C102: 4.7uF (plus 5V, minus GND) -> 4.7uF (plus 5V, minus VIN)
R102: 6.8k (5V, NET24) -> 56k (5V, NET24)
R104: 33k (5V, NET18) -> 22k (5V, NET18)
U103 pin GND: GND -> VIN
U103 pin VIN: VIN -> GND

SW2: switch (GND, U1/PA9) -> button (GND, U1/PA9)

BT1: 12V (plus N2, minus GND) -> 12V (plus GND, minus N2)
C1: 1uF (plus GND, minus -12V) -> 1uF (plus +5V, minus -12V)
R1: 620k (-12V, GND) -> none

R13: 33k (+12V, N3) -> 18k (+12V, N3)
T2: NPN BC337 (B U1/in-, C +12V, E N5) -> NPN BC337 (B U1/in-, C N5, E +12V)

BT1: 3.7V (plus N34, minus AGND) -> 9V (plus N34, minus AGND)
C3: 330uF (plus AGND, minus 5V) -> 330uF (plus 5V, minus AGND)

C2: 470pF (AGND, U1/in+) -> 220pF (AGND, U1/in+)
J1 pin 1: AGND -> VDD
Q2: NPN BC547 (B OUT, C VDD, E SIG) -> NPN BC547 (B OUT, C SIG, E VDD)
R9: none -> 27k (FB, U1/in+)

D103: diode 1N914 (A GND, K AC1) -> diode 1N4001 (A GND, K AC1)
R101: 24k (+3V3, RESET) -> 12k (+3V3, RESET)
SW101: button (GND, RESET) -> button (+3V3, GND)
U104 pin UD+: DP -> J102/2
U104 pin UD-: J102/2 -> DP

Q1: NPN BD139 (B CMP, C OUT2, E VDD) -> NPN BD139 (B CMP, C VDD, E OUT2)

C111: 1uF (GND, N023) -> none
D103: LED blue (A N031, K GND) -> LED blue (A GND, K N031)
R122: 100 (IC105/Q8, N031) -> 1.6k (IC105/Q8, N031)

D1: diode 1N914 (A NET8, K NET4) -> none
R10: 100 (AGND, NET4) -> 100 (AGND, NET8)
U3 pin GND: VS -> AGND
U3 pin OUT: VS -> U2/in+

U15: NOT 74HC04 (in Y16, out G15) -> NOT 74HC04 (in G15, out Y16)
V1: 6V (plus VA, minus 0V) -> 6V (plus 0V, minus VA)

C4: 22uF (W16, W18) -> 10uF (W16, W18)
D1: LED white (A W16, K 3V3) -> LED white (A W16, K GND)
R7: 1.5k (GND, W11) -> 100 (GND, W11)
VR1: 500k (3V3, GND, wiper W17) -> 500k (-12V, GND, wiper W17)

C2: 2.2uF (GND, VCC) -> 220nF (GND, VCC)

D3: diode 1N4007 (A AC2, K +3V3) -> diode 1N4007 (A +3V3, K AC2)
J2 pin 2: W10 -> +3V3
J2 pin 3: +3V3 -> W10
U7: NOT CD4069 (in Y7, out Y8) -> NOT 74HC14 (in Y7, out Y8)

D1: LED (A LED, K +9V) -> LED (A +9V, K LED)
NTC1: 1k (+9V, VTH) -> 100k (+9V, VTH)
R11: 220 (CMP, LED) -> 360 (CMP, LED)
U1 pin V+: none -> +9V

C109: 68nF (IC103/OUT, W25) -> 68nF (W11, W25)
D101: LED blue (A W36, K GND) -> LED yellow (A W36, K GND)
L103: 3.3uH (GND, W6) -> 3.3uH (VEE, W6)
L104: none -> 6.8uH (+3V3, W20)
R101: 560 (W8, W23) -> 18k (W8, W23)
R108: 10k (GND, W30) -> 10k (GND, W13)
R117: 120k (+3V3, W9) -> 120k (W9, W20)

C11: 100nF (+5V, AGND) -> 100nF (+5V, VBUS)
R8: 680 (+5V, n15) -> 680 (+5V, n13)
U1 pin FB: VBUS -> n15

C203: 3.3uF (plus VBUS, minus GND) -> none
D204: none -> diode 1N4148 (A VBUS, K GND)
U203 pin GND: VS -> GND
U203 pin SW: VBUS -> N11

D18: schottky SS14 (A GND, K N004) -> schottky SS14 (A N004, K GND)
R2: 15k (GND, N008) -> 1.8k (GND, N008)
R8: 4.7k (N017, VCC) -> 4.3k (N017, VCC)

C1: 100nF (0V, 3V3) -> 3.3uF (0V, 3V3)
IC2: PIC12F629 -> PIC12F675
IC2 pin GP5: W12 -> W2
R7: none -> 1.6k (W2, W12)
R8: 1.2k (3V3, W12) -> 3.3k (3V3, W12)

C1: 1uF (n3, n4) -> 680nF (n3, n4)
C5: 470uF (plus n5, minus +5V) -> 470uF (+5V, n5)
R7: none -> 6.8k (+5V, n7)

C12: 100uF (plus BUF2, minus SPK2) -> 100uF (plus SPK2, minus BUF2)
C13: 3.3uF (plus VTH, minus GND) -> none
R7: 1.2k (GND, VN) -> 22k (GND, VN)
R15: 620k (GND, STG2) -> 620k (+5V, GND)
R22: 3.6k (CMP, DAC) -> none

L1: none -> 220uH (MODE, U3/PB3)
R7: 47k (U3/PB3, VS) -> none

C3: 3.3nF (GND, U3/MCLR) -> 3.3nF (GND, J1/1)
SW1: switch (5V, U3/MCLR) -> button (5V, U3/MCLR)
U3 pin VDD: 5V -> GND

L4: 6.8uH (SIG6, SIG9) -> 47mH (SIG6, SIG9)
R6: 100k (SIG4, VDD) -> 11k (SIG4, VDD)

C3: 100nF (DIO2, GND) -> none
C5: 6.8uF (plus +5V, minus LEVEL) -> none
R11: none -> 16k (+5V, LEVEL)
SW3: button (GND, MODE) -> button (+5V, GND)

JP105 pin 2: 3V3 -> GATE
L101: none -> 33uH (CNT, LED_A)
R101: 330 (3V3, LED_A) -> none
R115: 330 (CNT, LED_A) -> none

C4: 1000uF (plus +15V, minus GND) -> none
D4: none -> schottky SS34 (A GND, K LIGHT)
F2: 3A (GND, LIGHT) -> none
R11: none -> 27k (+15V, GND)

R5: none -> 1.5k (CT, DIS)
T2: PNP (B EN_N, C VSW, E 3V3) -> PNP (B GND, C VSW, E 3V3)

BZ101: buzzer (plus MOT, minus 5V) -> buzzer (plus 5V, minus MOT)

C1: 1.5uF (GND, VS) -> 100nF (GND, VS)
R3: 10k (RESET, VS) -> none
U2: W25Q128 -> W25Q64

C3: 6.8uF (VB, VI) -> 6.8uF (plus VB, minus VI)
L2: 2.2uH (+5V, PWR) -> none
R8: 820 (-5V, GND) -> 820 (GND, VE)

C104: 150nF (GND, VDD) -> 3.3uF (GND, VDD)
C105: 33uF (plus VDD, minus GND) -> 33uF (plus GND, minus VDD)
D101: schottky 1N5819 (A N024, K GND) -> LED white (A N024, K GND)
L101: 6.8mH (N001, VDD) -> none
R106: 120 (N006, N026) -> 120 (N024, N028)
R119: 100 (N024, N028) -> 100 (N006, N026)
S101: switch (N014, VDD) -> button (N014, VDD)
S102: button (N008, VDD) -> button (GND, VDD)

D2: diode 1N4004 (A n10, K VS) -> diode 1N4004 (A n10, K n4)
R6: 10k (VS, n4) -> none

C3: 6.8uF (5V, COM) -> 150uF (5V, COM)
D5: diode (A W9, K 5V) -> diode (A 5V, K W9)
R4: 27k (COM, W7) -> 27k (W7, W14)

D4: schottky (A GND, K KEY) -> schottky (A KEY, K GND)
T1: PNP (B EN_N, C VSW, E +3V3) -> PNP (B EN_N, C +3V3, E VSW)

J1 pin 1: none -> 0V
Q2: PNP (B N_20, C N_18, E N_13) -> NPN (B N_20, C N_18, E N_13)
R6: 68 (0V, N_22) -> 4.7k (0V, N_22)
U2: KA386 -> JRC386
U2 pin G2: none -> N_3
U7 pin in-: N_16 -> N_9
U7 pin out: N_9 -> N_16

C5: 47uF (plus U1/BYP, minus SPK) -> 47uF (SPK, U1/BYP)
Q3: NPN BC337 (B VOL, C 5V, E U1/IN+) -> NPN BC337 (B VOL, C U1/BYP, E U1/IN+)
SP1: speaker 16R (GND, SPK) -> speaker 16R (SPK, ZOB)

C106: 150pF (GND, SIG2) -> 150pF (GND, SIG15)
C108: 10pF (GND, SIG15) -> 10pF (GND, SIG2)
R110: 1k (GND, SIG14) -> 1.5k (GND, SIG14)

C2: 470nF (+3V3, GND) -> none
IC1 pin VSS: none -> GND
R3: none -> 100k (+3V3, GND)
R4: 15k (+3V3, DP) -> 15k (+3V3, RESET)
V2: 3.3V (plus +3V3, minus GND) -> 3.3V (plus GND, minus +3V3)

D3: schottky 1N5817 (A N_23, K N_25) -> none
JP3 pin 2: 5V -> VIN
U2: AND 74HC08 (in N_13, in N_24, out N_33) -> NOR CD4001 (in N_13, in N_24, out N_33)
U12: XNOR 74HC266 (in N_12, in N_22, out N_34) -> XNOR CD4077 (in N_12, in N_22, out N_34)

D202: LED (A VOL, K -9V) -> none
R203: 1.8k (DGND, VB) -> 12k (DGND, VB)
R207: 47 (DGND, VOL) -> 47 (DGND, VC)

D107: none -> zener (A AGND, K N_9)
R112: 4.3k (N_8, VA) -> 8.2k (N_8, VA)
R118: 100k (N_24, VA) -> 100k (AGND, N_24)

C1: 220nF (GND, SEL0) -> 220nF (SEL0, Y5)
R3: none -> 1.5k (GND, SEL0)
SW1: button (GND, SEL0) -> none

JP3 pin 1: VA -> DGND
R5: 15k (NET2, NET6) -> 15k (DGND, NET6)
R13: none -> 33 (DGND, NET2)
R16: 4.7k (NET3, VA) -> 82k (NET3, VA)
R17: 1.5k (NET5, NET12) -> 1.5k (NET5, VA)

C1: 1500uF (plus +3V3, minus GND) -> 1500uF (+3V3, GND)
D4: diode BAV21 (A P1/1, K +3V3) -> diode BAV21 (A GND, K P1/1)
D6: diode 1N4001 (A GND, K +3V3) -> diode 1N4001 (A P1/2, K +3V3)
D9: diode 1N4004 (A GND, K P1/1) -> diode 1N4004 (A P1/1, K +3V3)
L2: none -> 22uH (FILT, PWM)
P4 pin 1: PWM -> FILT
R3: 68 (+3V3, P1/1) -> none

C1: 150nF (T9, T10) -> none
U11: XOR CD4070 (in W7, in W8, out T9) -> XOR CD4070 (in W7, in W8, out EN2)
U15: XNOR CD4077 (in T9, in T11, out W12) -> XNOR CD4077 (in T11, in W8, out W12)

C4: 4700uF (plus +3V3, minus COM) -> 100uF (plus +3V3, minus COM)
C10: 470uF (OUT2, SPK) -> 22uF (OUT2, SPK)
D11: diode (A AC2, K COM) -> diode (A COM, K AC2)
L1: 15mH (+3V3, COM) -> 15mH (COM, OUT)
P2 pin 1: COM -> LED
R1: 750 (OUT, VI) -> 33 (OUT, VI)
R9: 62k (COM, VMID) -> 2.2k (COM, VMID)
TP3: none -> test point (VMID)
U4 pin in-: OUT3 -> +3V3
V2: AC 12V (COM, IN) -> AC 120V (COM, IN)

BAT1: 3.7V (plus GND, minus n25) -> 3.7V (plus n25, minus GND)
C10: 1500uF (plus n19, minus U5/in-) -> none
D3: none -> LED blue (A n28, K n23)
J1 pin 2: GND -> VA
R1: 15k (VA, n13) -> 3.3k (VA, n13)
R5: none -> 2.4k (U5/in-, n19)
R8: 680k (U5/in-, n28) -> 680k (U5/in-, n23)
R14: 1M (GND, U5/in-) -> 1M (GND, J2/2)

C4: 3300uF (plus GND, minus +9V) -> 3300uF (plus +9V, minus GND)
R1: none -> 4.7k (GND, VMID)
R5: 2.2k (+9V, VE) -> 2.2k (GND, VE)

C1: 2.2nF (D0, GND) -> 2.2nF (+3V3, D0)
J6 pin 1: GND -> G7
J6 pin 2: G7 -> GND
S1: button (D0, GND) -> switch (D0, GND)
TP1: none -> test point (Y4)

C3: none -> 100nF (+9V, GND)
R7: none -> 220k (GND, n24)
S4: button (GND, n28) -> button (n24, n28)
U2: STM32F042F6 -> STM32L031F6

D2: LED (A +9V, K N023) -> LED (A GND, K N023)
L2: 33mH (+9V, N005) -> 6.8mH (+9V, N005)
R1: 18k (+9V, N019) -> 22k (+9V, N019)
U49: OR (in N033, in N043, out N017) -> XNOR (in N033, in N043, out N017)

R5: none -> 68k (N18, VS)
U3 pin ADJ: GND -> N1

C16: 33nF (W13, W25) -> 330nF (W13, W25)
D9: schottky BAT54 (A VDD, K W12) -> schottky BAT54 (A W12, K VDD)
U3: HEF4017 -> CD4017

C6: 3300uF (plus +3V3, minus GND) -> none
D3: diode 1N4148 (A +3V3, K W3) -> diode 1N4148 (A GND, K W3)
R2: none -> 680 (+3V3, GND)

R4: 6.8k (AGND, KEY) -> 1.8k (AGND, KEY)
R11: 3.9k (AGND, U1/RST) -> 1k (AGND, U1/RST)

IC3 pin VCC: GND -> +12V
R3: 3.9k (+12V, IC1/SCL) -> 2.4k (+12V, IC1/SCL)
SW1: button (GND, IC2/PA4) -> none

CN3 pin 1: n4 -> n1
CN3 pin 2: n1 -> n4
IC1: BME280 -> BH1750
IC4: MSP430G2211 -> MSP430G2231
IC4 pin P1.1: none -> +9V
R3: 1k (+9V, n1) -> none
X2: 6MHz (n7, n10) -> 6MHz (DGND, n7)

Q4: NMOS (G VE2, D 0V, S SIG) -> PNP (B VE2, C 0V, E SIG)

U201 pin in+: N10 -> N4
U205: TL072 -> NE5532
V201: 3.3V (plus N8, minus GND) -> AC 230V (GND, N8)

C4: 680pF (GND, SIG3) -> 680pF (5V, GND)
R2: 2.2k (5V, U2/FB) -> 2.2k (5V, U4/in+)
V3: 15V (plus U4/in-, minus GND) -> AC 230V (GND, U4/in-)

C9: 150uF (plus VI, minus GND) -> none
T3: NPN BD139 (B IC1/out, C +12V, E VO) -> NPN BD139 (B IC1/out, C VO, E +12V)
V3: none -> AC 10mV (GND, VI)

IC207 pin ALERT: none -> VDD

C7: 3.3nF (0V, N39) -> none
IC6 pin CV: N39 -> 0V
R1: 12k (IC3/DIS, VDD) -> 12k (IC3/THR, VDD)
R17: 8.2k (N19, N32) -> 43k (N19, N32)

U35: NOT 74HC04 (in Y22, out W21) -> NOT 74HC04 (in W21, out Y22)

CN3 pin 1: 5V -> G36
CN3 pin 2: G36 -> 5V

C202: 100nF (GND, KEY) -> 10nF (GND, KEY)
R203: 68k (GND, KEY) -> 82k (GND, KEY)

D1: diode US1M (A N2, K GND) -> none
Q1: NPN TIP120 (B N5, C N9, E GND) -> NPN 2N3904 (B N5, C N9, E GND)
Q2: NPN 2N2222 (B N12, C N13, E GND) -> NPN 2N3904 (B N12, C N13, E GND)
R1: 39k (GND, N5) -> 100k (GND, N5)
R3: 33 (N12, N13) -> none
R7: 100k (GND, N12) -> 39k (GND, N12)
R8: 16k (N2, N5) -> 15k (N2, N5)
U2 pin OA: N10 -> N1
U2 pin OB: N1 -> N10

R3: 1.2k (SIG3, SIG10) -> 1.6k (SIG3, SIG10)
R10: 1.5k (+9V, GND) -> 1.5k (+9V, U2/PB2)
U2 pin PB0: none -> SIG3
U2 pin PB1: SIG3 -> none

- **Problem to solve**
Everything above from the line with "C108: 10pF (GND, SIG15) -> 10pF (GND, SIG2)" to the line with "D4: diode BAV21", both included, must be repeated exactly, and nothing outside that range.

- **Expected answer**
C108: 10pF (GND, SIG15) -> 10pF (GND, SIG2)
R110: 1k (GND, SIG14) -> 1.5k (GND, SIG14)

C2: 470nF (+3V3, GND) -> none
IC1 pin VSS: none -> GND
R3: none -> 100k (+3V3, GND)
R4: 15k (+3V3, DP) -> 15k (+3V3, RESET)
V2: 3.3V (plus +3V3, minus GND) -> 3.3V (plus GND, minus +3V3)

D3: schottky 1N5817 (A N_23, K N_25) -> none
JP3 pin 2: 5V -> VIN
U2: AND 74HC08 (in N_13, in N_24, out N_33) -> NOR CD4001 (in N_13, in N_24, out N_33)
U12: XNOR 74HC266 (in N_12, in N_22, out N_34) -> XNOR CD4077 (in N_12, in N_22, out N_34)

D202: LED (A VOL, K -9V) -> none
R203: 1.8k (DGND, VB) -> 12k (DGND, VB)
R207: 47 (DGND, VOL) -> 47 (DGND, VC)

D107: none -> zener (A AGND, K N_9)
R112: 4.3k (N_8, VA) -> 8.2k (N_8, VA)
R118: 100k (N_24, VA) -> 100k (AGND, N_24)

C1: 220nF (GND, SEL0) -> 220nF (SEL0, Y5)
R3: none -> 1.5k (GND, SEL0)
SW1: button (GND, SEL0) -> none

JP3 pin 1: VA -> DGND
R5: 15k (NET2, NET6) -> 15k (DGND, NET6)
R13: none -> 33 (DGND, NET2)
R16: 4.7k (NET3, VA) -> 82k (NET3, VA)
R17: 1.5k (NET5, NET12) -> 1.5k (NET5, VA)

C1: 1500uF (plus +3V3, minus GND) -> 1500uF (+3V3, GND)
D4: diode BAV21 (A P1/1, K +3V3) -> diode BAV21 (A GND, K P1/1)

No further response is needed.